:: Activity ::
When you reach the line containing "black ring: 5 -> 1" in the records below, start copying exactly, and stop once you have copied the line containing "brown plane: 1 -> 0".

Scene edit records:
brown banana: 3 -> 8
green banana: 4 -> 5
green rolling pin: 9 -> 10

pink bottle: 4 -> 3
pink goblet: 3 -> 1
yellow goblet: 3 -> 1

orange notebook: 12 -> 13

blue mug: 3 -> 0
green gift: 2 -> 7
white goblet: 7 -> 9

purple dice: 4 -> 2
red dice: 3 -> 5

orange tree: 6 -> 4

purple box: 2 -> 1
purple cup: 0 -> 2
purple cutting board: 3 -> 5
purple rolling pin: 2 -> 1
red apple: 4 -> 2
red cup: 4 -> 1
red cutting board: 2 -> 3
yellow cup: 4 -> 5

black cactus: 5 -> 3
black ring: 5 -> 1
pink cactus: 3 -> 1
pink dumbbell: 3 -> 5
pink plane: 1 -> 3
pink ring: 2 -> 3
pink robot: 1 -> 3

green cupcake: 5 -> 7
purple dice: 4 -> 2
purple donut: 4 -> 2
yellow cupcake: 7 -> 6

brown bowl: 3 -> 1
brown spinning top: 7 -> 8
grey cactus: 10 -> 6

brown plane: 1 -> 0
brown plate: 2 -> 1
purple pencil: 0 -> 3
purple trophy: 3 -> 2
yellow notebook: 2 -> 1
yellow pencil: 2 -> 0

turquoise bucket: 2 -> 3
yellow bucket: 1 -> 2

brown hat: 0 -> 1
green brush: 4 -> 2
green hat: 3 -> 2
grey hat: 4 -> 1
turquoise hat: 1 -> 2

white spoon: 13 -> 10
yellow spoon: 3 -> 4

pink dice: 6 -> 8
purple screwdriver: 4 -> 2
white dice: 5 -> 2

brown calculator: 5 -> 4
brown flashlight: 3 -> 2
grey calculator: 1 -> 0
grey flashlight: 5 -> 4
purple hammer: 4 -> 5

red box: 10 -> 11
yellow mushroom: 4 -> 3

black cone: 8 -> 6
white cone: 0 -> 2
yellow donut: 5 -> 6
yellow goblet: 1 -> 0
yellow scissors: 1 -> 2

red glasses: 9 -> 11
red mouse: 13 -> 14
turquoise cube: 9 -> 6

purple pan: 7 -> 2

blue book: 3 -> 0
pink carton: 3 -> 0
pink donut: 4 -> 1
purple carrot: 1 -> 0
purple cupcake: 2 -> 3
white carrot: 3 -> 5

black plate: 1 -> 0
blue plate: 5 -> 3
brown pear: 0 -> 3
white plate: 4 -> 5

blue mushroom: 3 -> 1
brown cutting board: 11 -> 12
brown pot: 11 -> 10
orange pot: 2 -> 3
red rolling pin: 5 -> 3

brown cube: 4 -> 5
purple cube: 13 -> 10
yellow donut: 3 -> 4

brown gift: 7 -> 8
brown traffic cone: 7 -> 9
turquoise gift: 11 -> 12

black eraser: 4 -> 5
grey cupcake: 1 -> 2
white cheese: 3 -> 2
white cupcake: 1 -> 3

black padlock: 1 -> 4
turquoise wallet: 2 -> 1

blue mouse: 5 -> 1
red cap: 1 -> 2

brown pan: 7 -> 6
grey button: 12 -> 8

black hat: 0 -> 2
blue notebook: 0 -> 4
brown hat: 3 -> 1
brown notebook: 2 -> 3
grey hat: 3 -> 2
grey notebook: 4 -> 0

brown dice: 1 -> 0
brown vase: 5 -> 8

:: Response ::
black ring: 5 -> 1
pink cactus: 3 -> 1
pink dumbbell: 3 -> 5
pink plane: 1 -> 3
pink ring: 2 -> 3
pink robot: 1 -> 3

green cupcake: 5 -> 7
purple dice: 4 -> 2
purple donut: 4 -> 2
yellow cupcake: 7 -> 6

brown bowl: 3 -> 1
brown spinning top: 7 -> 8
grey cactus: 10 -> 6

brown plane: 1 -> 0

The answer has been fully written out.